### Requirement
Copy out only the lines running from the one that contains "R14: 4.7k (GND, N12) -> 1.1k (GND, N12)" through the end of the listing. Pictures stay out.

### Provided material
____
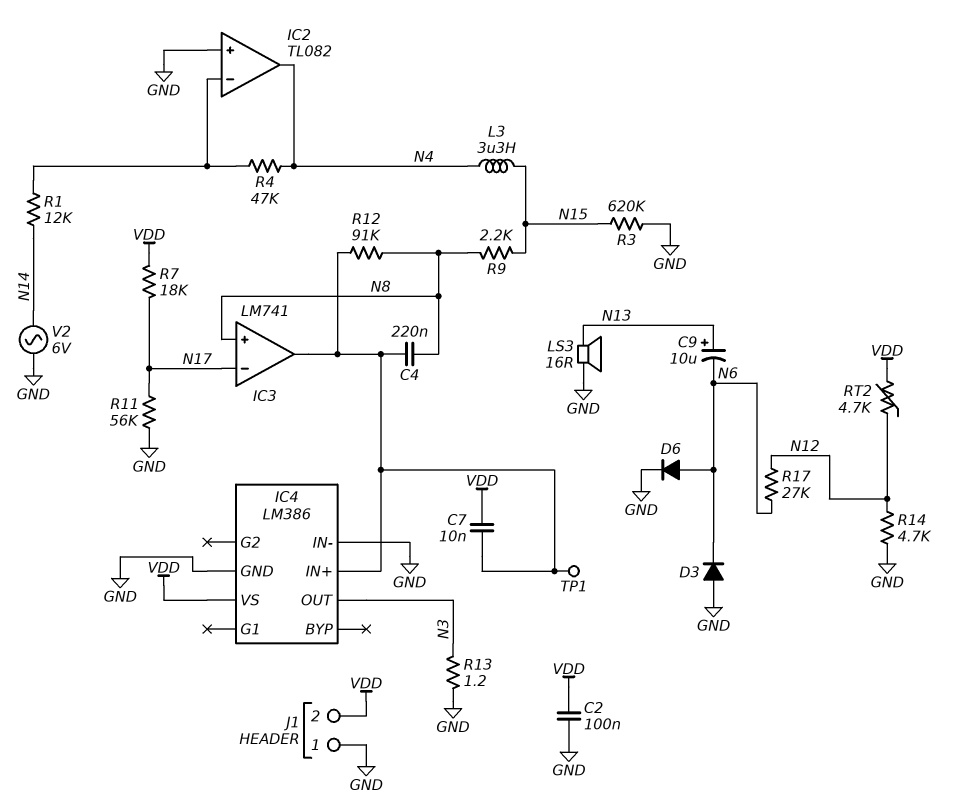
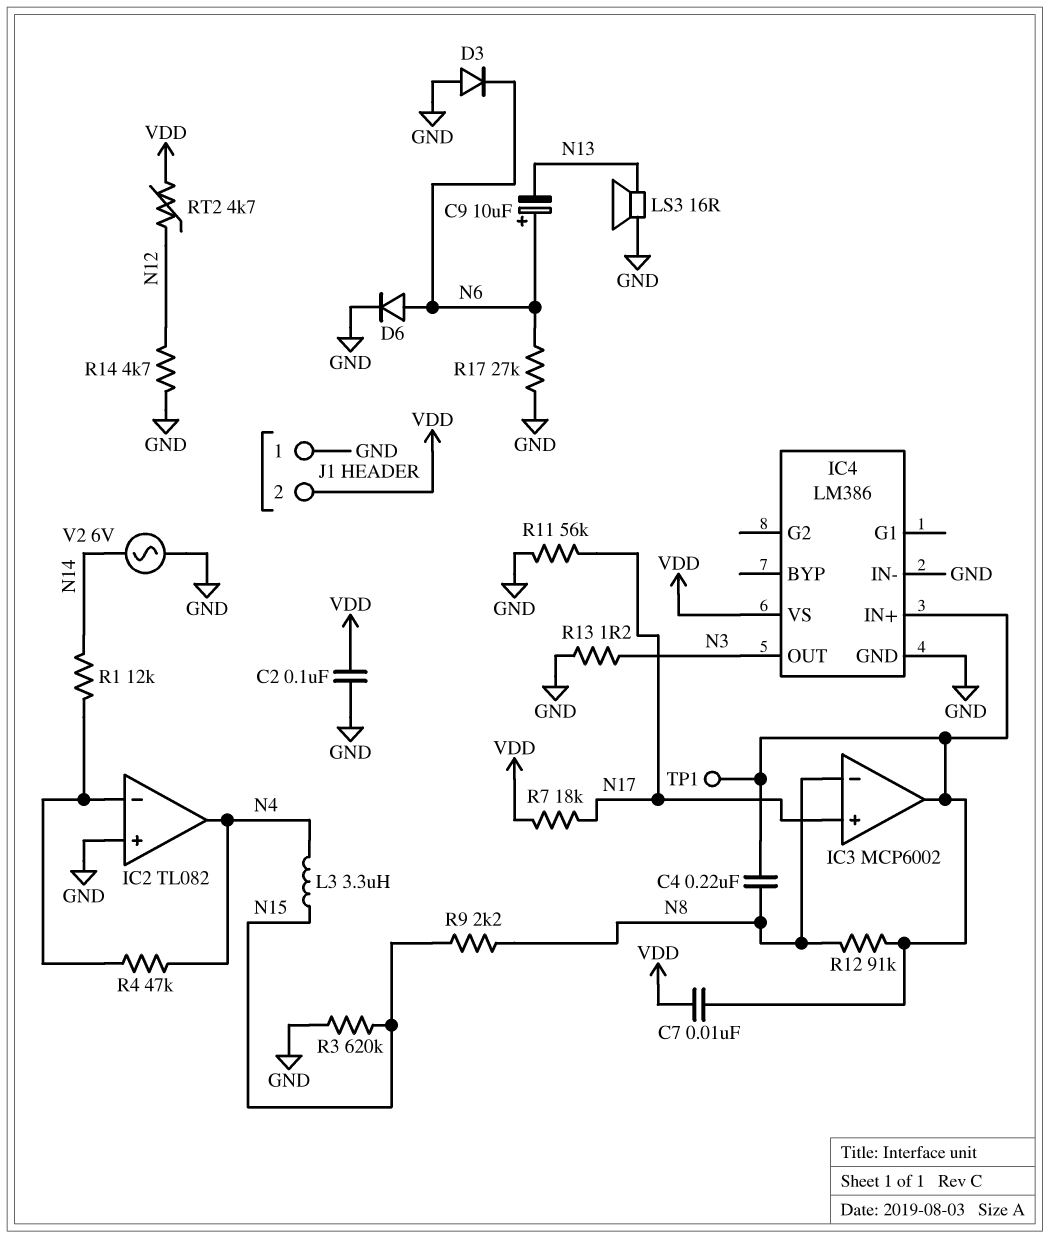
C9: 10uF (plus N13, minus N6) -> 10uF (plus N6, minus N13)
IC3: LM741 -> MCP6002
IC3 pin in+: N8 -> N17
IC3 pin in-: N17 -> N8
R17: 27k (N6, N12) -> 27k (GND, N6)

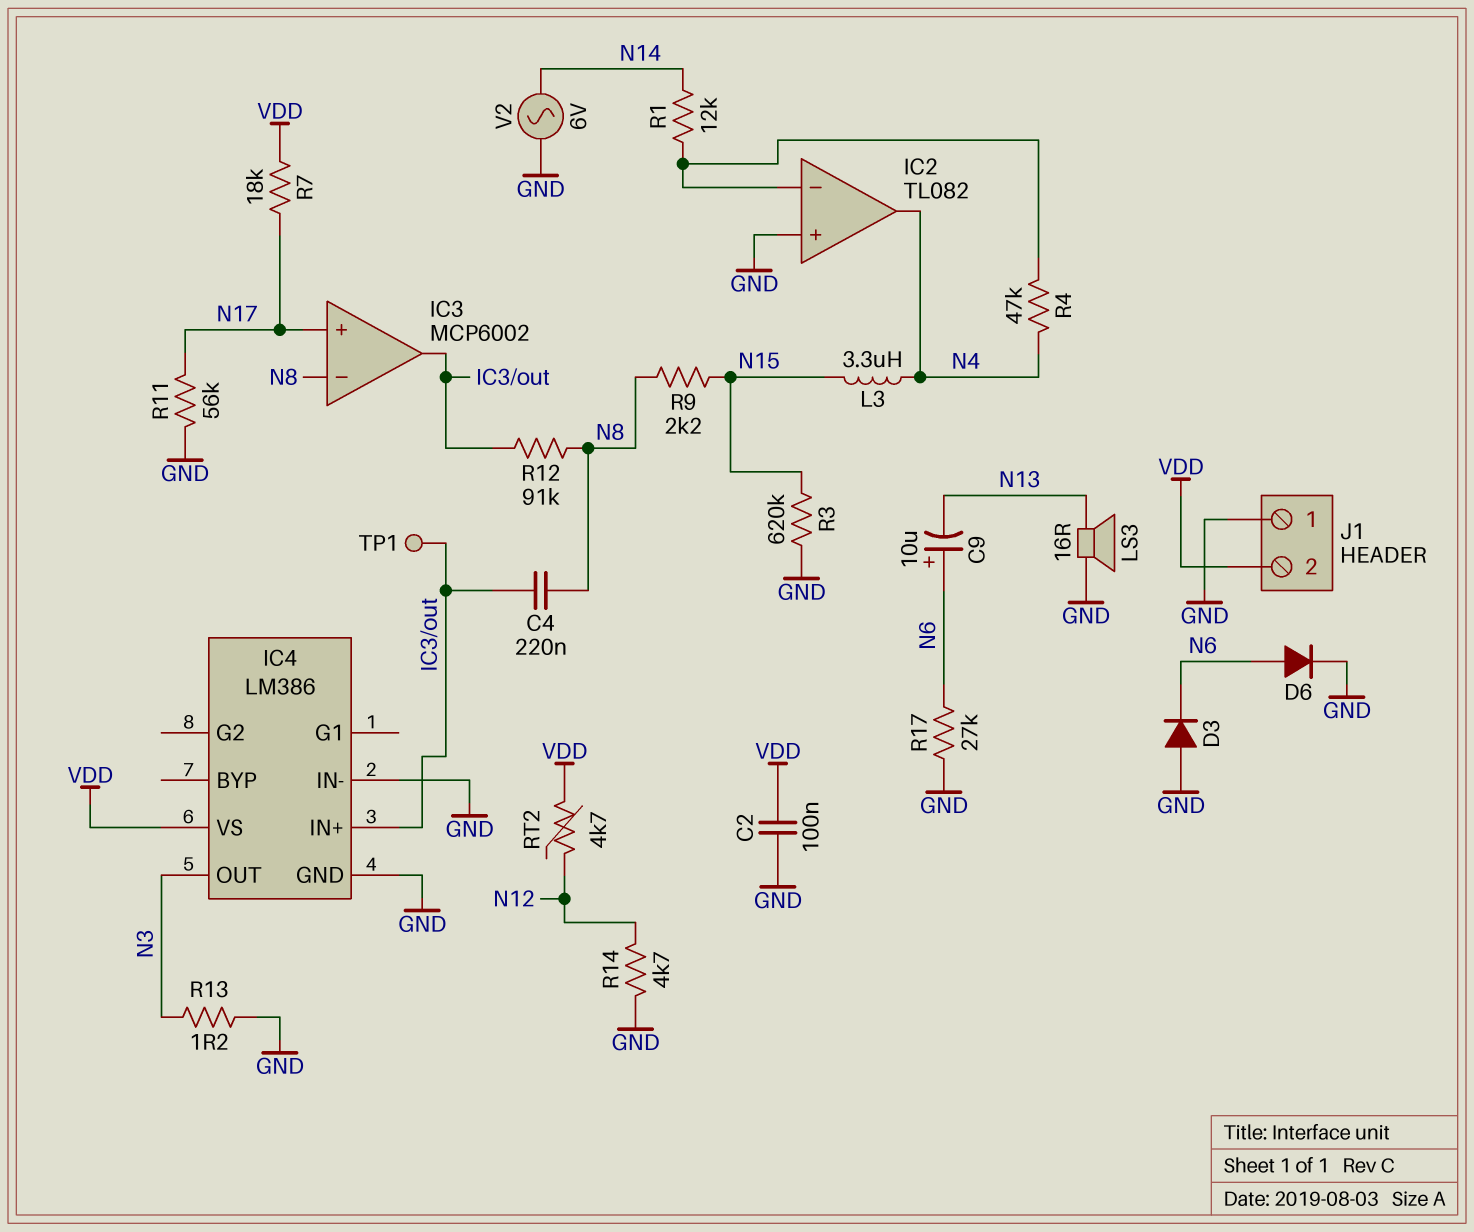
C7: 10nF (IC3/out, VDD) -> none

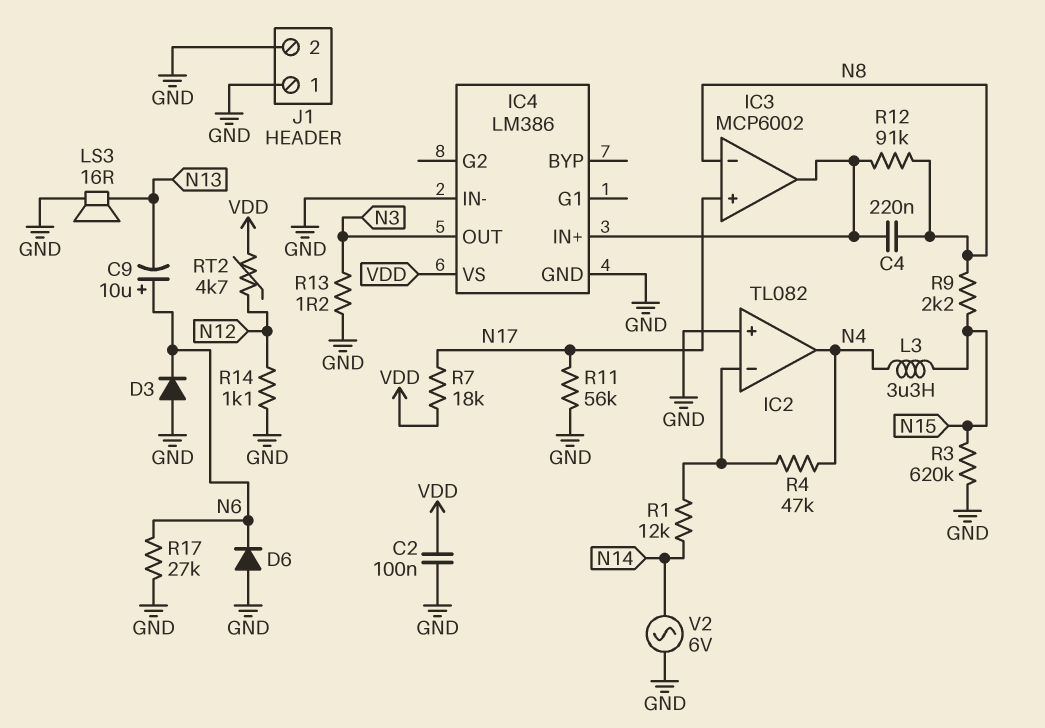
D6: diode (A N6, K GND) -> diode (A GND, K N6)
J1 pin 2: VDD -> GND
R14: 4.7k (GND, N12) -> 1.1k (GND, N12)
TP1: test point (IC3/out) -> none

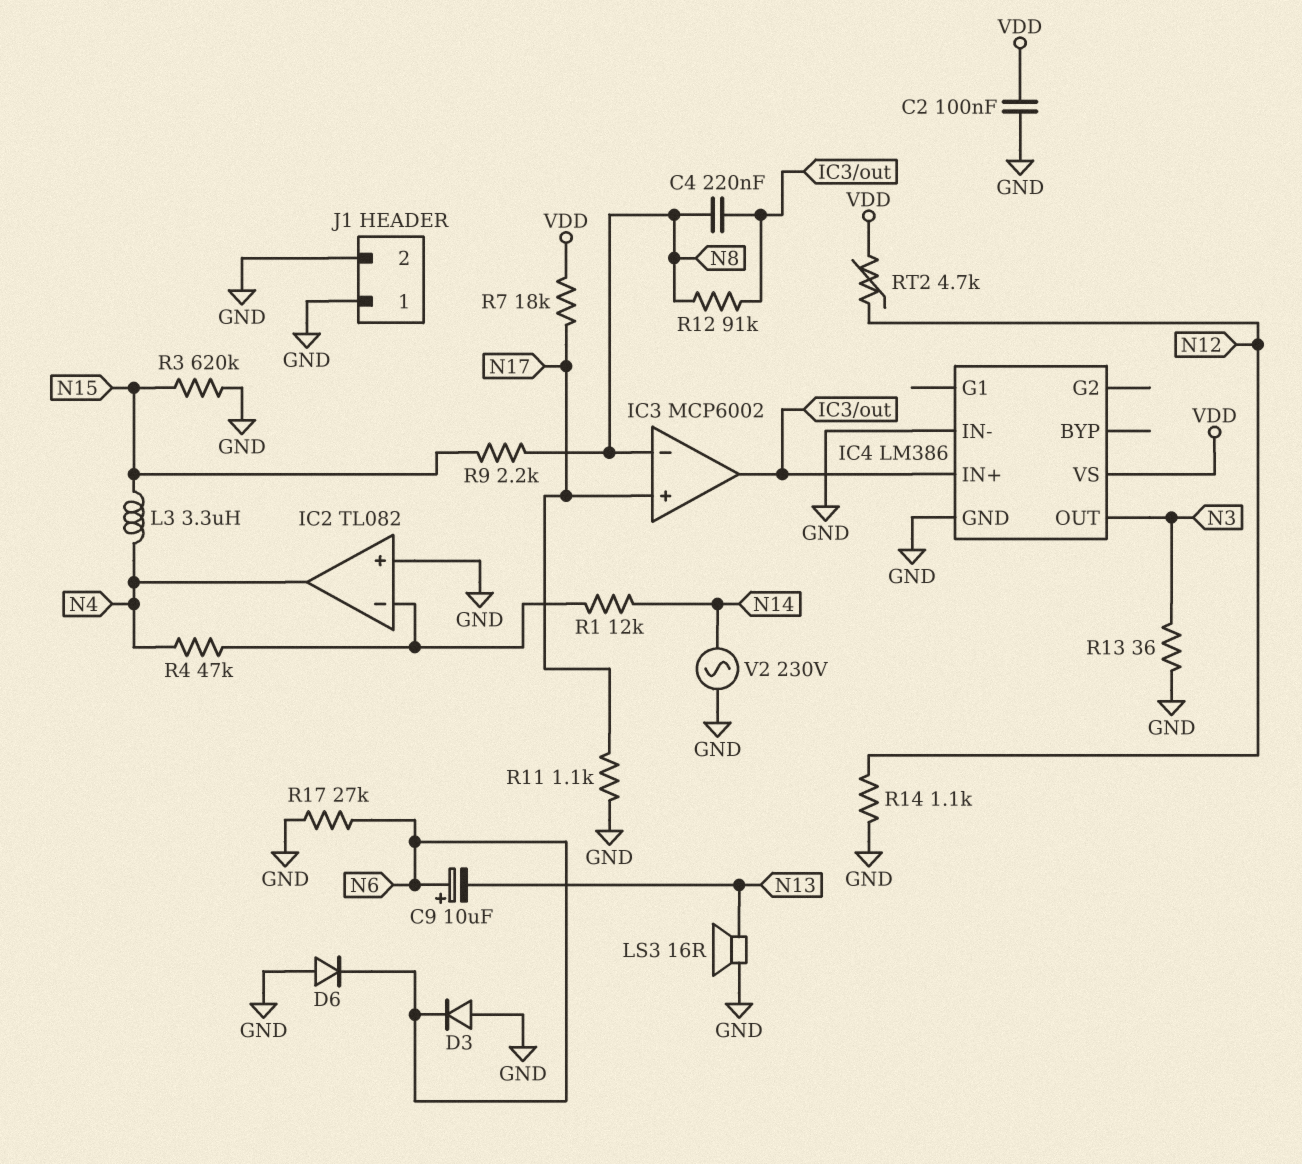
R11: 56k (GND, N17) -> 1.1k (GND, N17)
R13: 1.2 (GND, N3) -> 36 (GND, N3)
V2: AC 6V (GND, N14) -> AC 230V (GND, N14)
____
### Result
R14: 4.7k (GND, N12) -> 1.1k (GND, N12)
TP1: test point (IC3/out) -> none

R11: 56k (GND, N17) -> 1.1k (GND, N17)
R13: 1.2 (GND, N3) -> 36 (GND, N3)
V2: AC 6V (GND, N14) -> AC 230V (GND, N14)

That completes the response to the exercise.